##### Entries provided
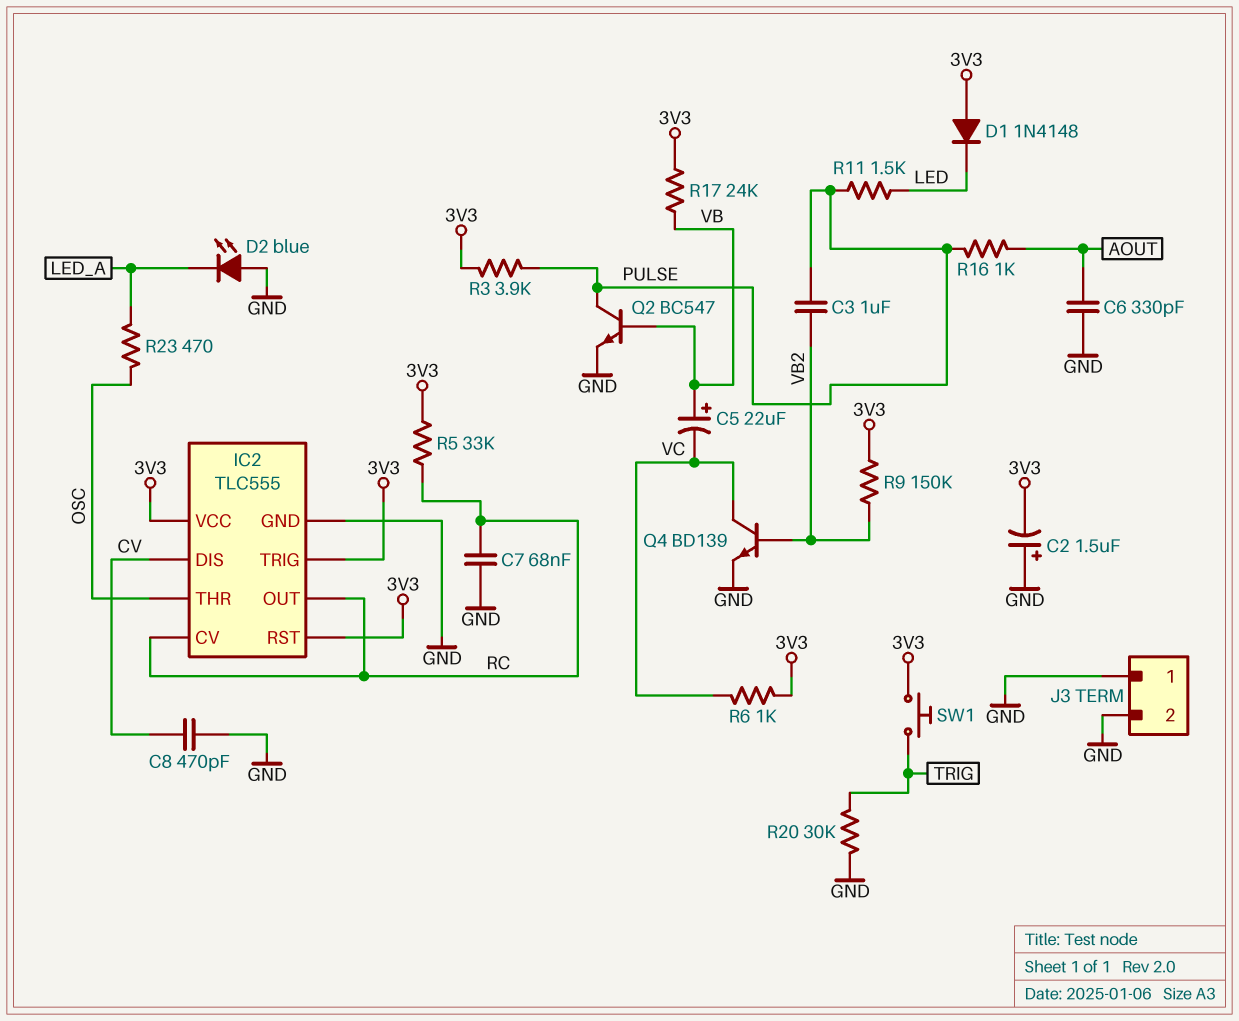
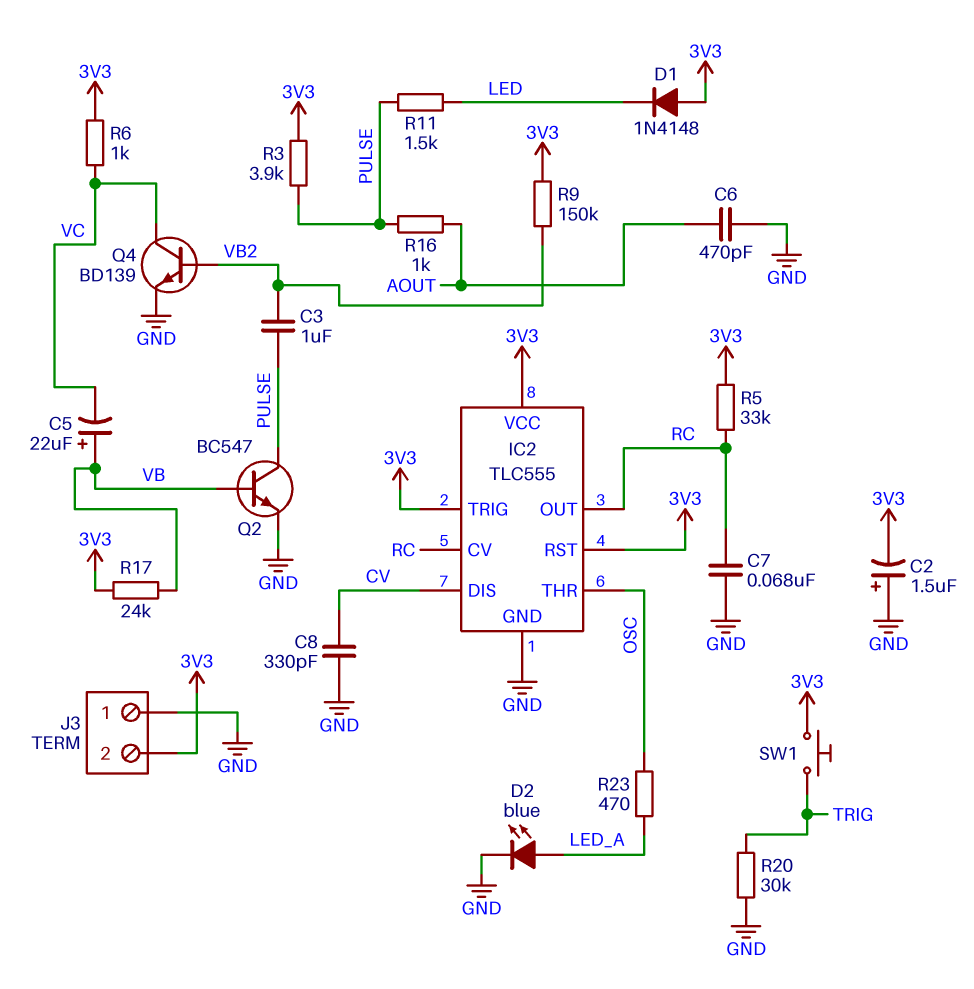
C6: 330pF (AOUT, GND) -> 470pF (AOUT, GND)
C8: 470pF (CV, GND) -> 330pF (CV, GND)
D2: LED blue (A GND, K LED_A) -> LED blue (A LED_A, K GND)
J3 pin 2: GND -> 3V3

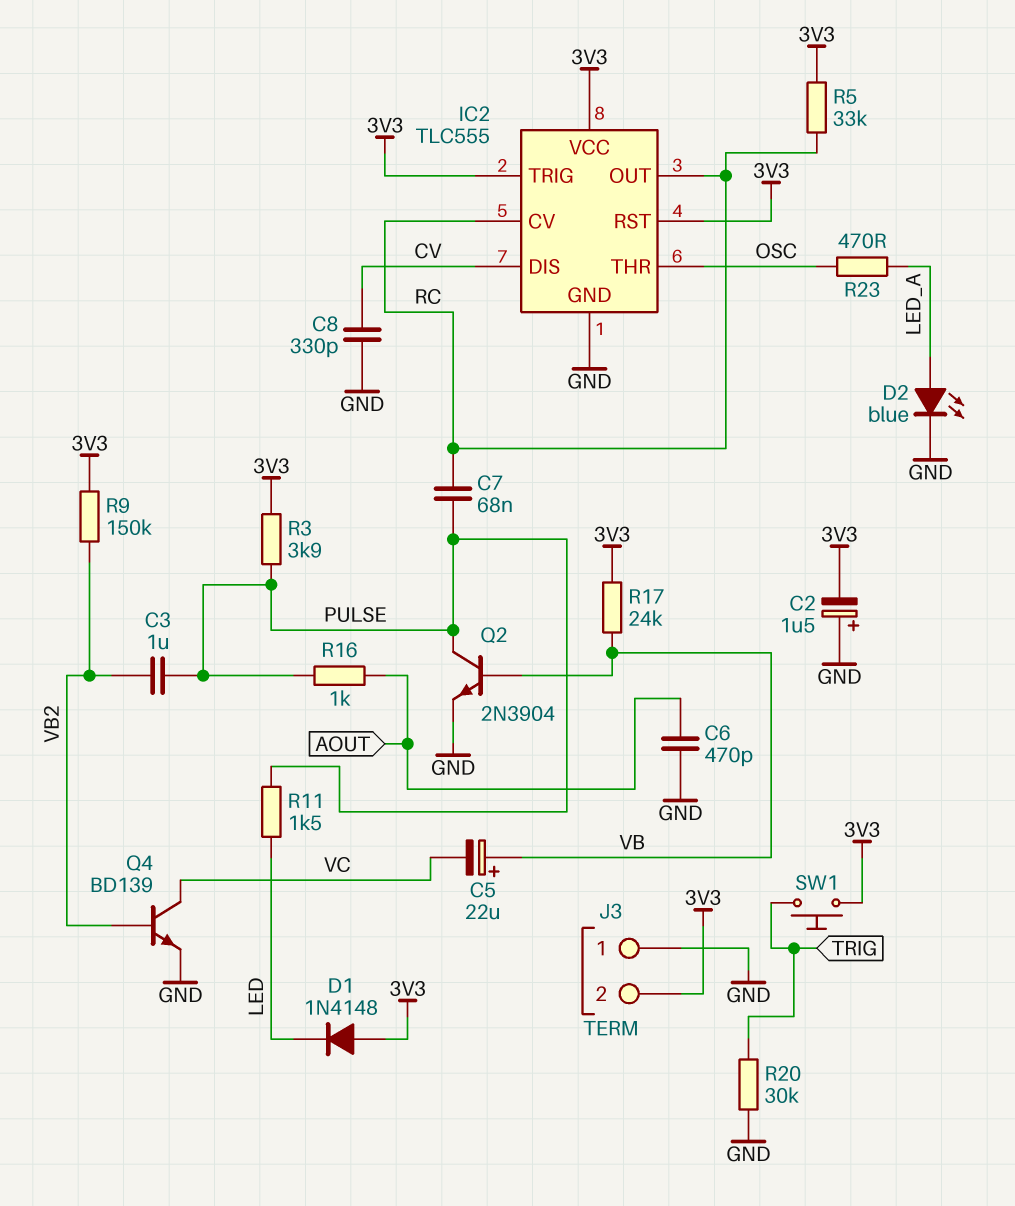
C7: 68nF (GND, RC) -> 68nF (PULSE, RC)
Q2: NPN BC547 (B VB, C PULSE, E GND) -> NPN 2N3904 (B VB, C PULSE, E GND)
R6: 1k (3V3, VC) -> none

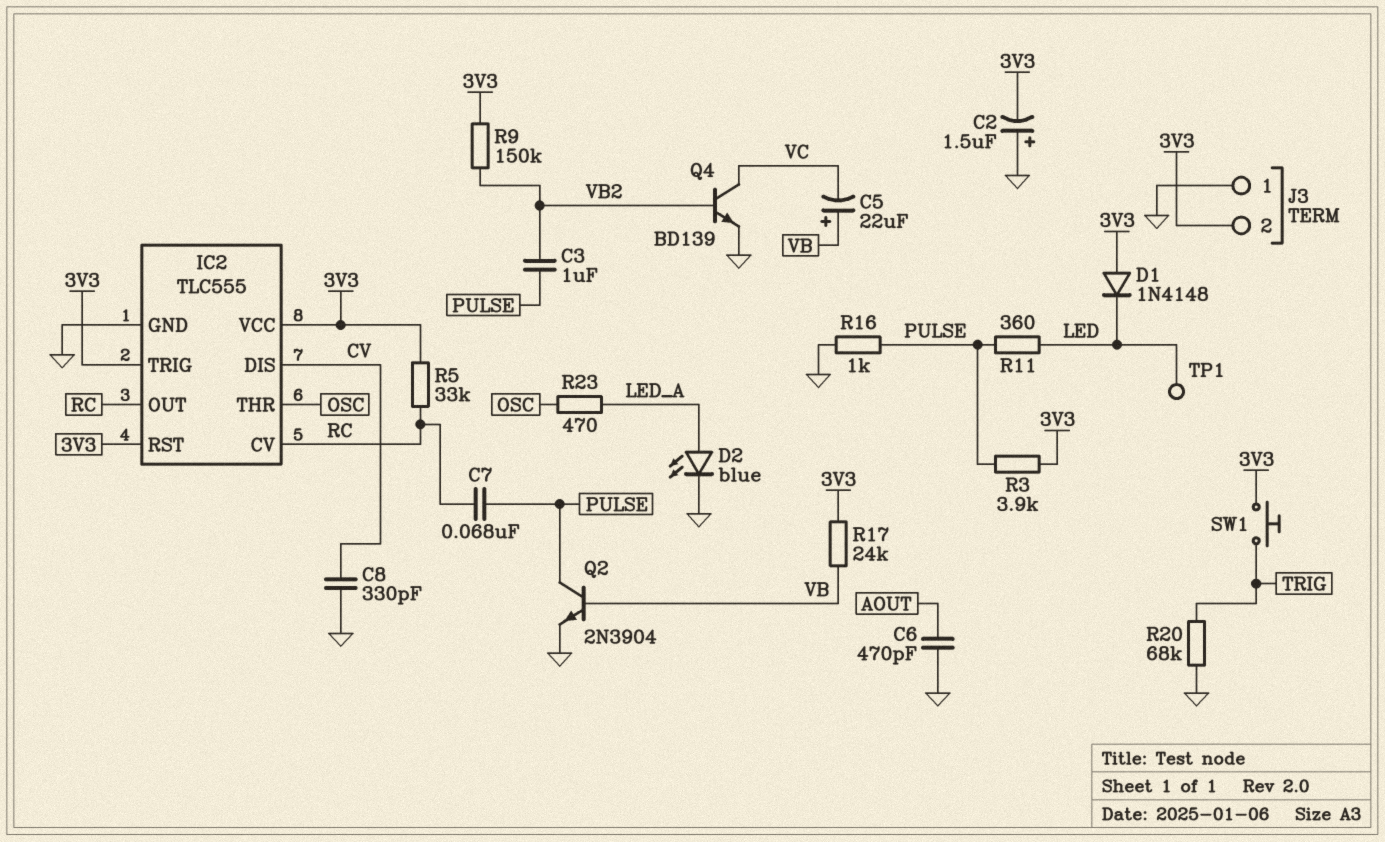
R11: 1.5k (LED, PULSE) -> 360 (LED, PULSE)
R16: 1k (AOUT, PULSE) -> 1k (GND, PULSE)
R20: 30k (GND, TRIG) -> 68k (GND, TRIG)
TP1: none -> test point (LED)

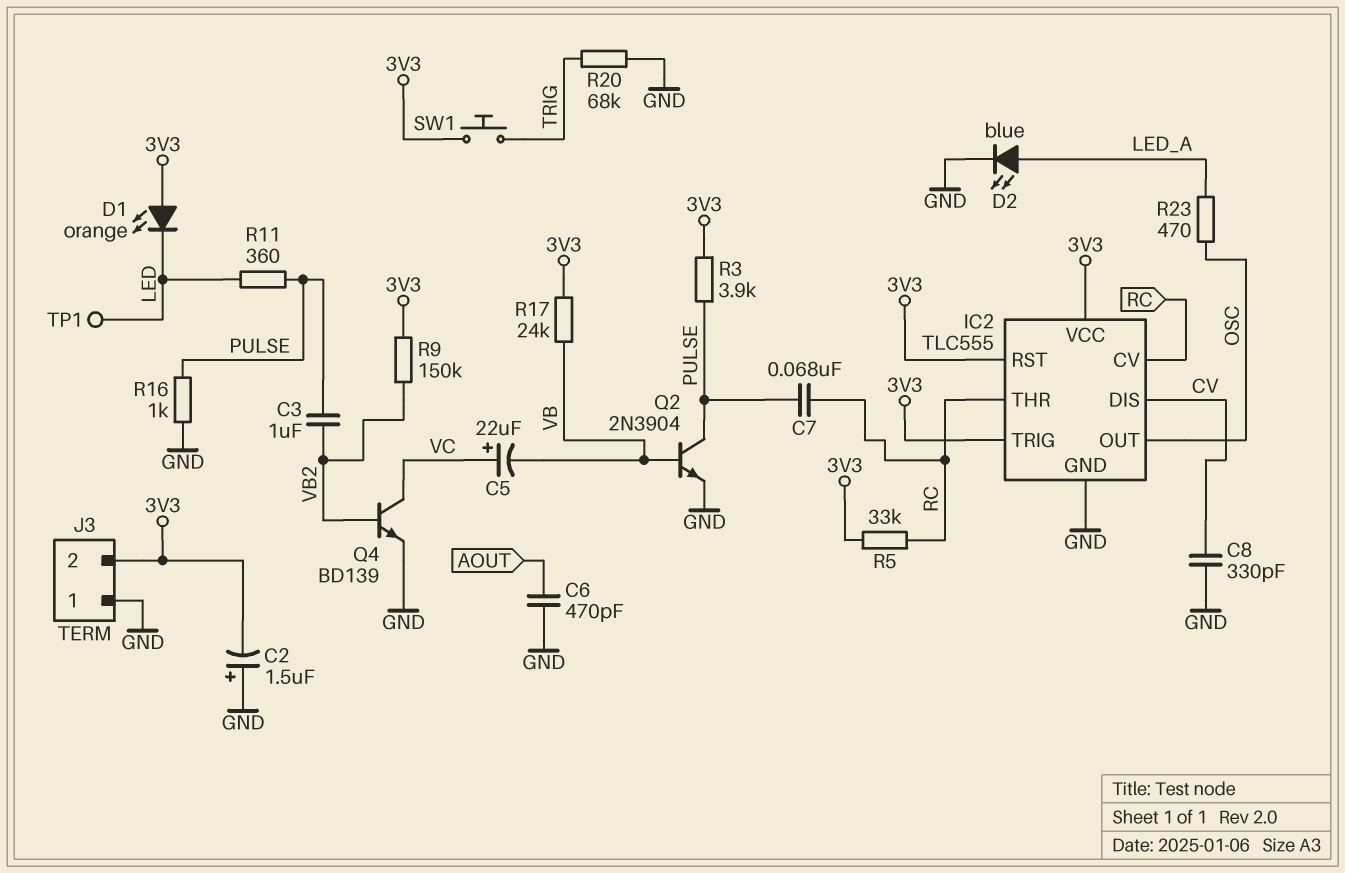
C5: 22uF (plus VB, minus VC) -> 22uF (plus VC, minus VB)
D1: diode 1N4148 (A 3V3, K LED) -> LED orange (A 3V3, K LED)
IC2 pin OUT: RC -> OSC
IC2 pin THR: OSC -> RC

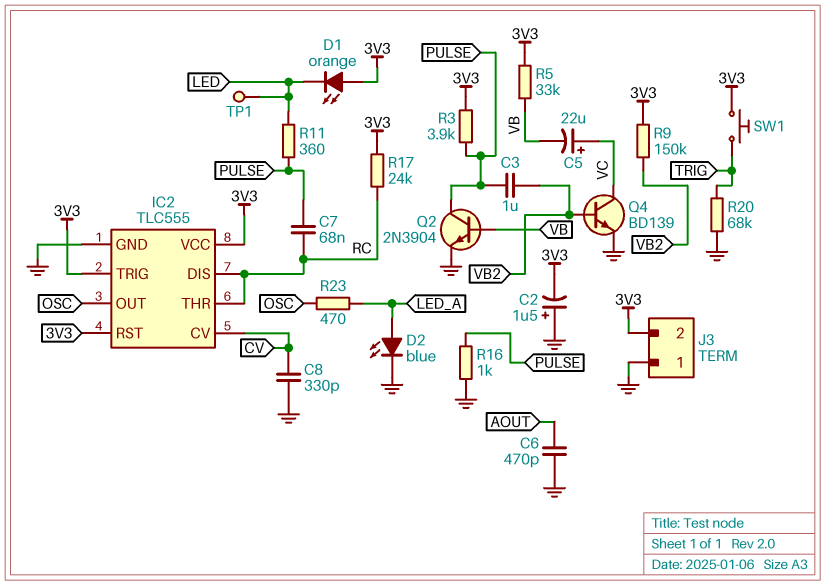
IC2 pin CV: RC -> CV
IC2 pin DIS: CV -> RC
R5: 33k (3V3, RC) -> 33k (3V3, VB)
R17: 24k (3V3, VB) -> 24k (3V3, RC)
##########
**Exercise objective:** With the pictures left out, write out exactly the lines above from the one containing "J3 pin 2: GND -> 3V3" through the one containing "TP1: none -> test point (LED)".

**Solution to this problem:**
J3 pin 2: GND -> 3V3

C7: 68nF (GND, RC) -> 68nF (PULSE, RC)
Q2: NPN BC547 (B VB, C PULSE, E GND) -> NPN 2N3904 (B VB, C PULSE, E GND)
R6: 1k (3V3, VC) -> none

R11: 1.5k (LED, PULSE) -> 360 (LED, PULSE)
R16: 1k (AOUT, PULSE) -> 1k (GND, PULSE)
R20: 30k (GND, TRIG) -> 68k (GND, TRIG)
TP1: none -> test point (LED)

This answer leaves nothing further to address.